**WHAT IS BEING ASKED**
Copy out each line of the data that contains "pink".

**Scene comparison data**
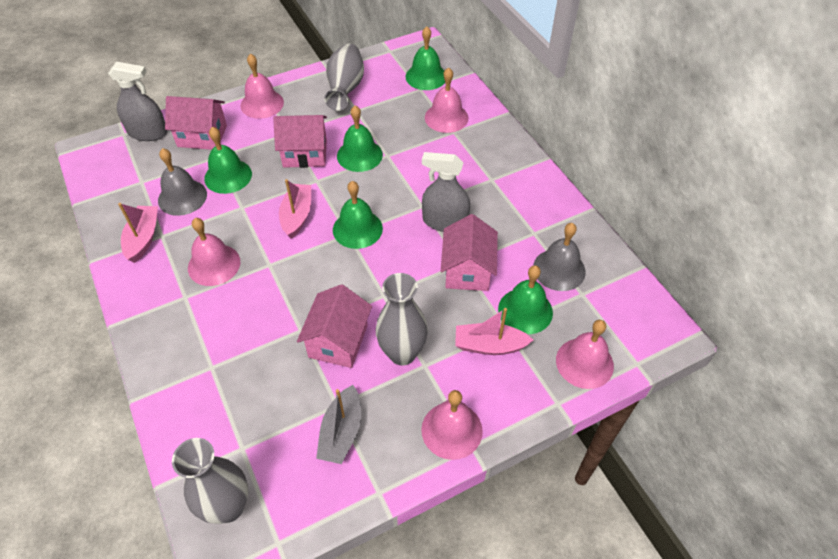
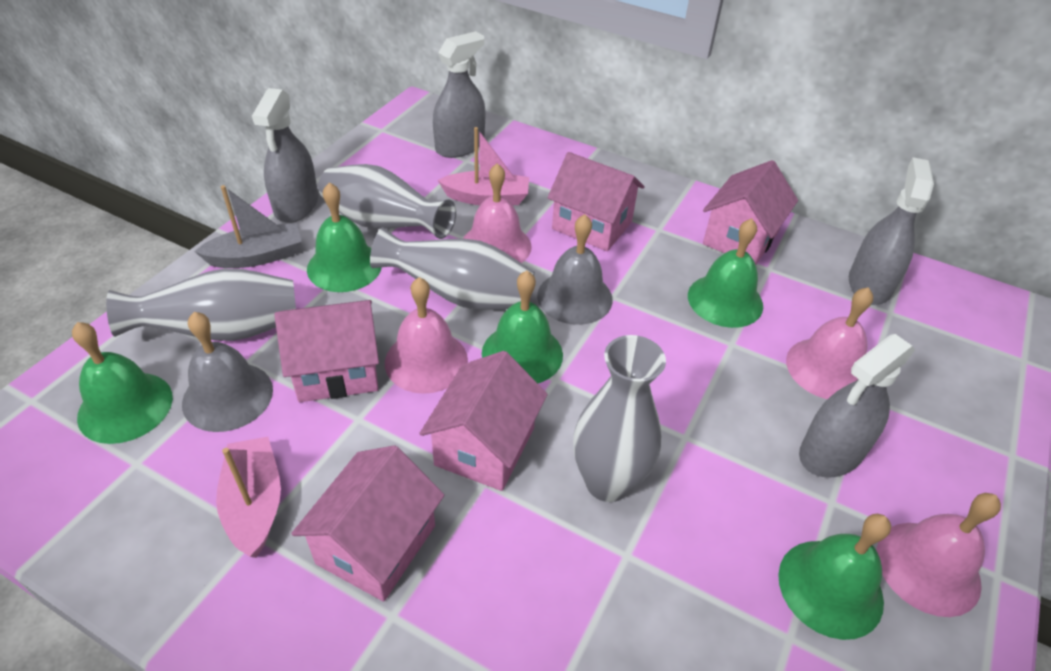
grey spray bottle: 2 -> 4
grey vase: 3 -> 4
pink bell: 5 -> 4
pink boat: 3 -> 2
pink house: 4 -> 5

--

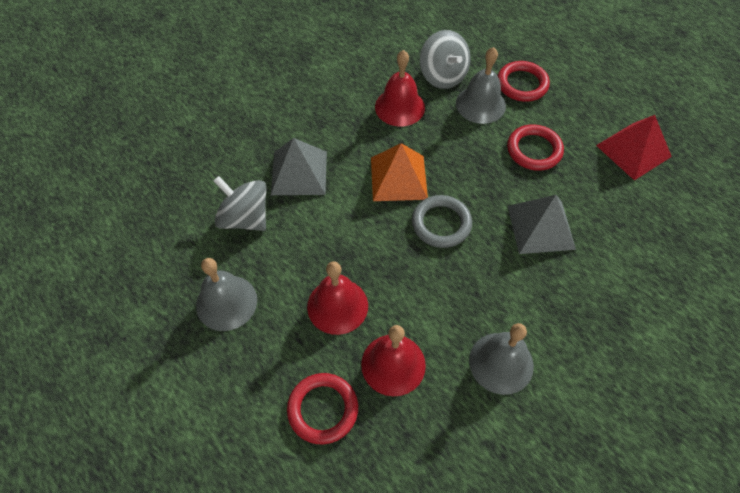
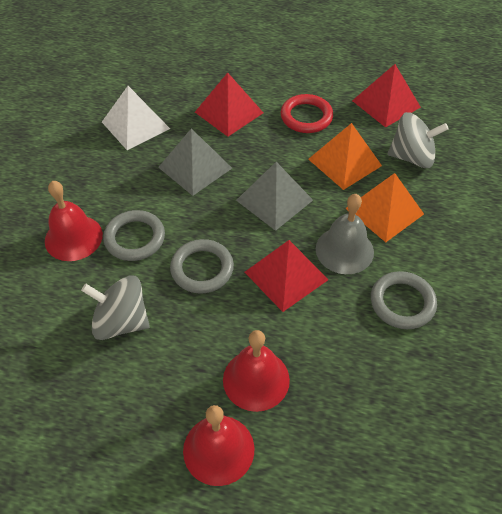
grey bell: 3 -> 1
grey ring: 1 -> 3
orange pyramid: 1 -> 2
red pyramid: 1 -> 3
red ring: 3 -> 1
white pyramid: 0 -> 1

**REPLY**
pink bell: 5 -> 4
pink boat: 3 -> 2
pink house: 4 -> 5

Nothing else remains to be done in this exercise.